→ Exercise requirements: Exactly as given, write out all the entries again.

===============

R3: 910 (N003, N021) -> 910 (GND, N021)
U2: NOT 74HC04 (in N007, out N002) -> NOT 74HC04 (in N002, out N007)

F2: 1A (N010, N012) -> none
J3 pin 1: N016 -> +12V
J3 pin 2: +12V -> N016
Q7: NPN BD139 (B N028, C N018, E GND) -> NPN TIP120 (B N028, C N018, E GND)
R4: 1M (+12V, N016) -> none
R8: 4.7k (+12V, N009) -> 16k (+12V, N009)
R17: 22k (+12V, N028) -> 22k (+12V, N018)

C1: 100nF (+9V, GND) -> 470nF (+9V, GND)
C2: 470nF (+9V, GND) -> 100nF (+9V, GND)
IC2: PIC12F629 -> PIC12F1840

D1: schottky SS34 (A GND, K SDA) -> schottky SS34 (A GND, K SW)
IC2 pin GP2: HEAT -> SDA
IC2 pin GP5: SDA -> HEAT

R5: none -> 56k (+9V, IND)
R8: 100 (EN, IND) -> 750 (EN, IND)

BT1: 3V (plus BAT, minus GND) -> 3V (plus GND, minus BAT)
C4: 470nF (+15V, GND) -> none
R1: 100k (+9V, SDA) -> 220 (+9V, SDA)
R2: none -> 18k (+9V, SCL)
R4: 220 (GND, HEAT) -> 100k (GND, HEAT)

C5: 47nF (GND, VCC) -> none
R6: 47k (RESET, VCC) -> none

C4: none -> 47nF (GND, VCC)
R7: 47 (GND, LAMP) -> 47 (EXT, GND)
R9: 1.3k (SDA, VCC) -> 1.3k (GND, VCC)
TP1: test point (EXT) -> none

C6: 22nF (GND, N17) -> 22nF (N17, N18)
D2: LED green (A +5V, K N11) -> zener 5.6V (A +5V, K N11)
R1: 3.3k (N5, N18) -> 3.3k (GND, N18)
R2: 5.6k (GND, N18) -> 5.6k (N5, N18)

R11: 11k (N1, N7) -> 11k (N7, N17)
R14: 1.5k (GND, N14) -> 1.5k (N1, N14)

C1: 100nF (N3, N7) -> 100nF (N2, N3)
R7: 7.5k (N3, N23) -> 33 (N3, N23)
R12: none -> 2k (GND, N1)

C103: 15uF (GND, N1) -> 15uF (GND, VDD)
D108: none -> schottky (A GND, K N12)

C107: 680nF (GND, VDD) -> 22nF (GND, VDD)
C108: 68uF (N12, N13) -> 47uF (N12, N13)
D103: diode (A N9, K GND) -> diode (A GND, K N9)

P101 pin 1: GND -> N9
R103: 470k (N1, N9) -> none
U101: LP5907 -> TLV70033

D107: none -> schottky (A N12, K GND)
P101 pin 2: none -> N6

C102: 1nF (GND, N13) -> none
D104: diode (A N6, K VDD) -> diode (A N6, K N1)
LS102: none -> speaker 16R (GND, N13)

===============

→ Your solution:
R3: 910 (N003, N021) -> 910 (GND, N021)
U2: NOT 74HC04 (in N007, out N002) -> NOT 74HC04 (in N002, out N007)

F2: 1A (N010, N012) -> none
J3 pin 1: N016 -> +12V
J3 pin 2: +12V -> N016
Q7: NPN BD139 (B N028, C N018, E GND) -> NPN TIP120 (B N028, C N018, E GND)
R4: 1M (+12V, N016) -> none
R8: 4.7k (+12V, N009) -> 16k (+12V, N009)
R17: 22k (+12V, N028) -> 22k (+12V, N018)

C1: 100nF (+9V, GND) -> 470nF (+9V, GND)
C2: 470nF (+9V, GND) -> 100nF (+9V, GND)
IC2: PIC12F629 -> PIC12F1840

D1: schottky SS34 (A GND, K SDA) -> schottky SS34 (A GND, K SW)
IC2 pin GP2: HEAT -> SDA
IC2 pin GP5: SDA -> HEAT

R5: none -> 56k (+9V, IND)
R8: 100 (EN, IND) -> 750 (EN, IND)

BT1: 3V (plus BAT, minus GND) -> 3V (plus GND, minus BAT)
C4: 470nF (+15V, GND) -> none
R1: 100k (+9V, SDA) -> 220 (+9V, SDA)
R2: none -> 18k (+9V, SCL)
R4: 220 (GND, HEAT) -> 100k (GND, HEAT)

C5: 47nF (GND, VCC) -> none
R6: 47k (RESET, VCC) -> none

C4: none -> 47nF (GND, VCC)
R7: 47 (GND, LAMP) -> 47 (EXT, GND)
R9: 1.3k (SDA, VCC) -> 1.3k (GND, VCC)
TP1: test point (EXT) -> none

C6: 22nF (GND, N17) -> 22nF (N17, N18)
D2: LED green (A +5V, K N11) -> zener 5.6V (A +5V, K N11)
R1: 3.3k (N5, N18) -> 3.3k (GND, N18)
R2: 5.6k (GND, N18) -> 5.6k (N5, N18)

R11: 11k (N1, N7) -> 11k (N7, N17)
R14: 1.5k (GND, N14) -> 1.5k (N1, N14)

C1: 100nF (N3, N7) -> 100nF (N2, N3)
R7: 7.5k (N3, N23) -> 33 (N3, N23)
R12: none -> 2k (GND, N1)

C103: 15uF (GND, N1) -> 15uF (GND, VDD)
D108: none -> schottky (A GND, K N12)

C107: 680nF (GND, VDD) -> 22nF (GND, VDD)
C108: 68uF (N12, N13) -> 47uF (N12, N13)
D103: diode (A N9, K GND) -> diode (A GND, K N9)

P101 pin 1: GND -> N9
R103: 470k (N1, N9) -> none
U101: LP5907 -> TLV70033

D107: none -> schottky (A N12, K GND)
P101 pin 2: none -> N6

C102: 1nF (GND, N13) -> none
D104: diode (A N6, K VDD) -> diode (A N6, K N1)
LS102: none -> speaker 16R (GND, N13)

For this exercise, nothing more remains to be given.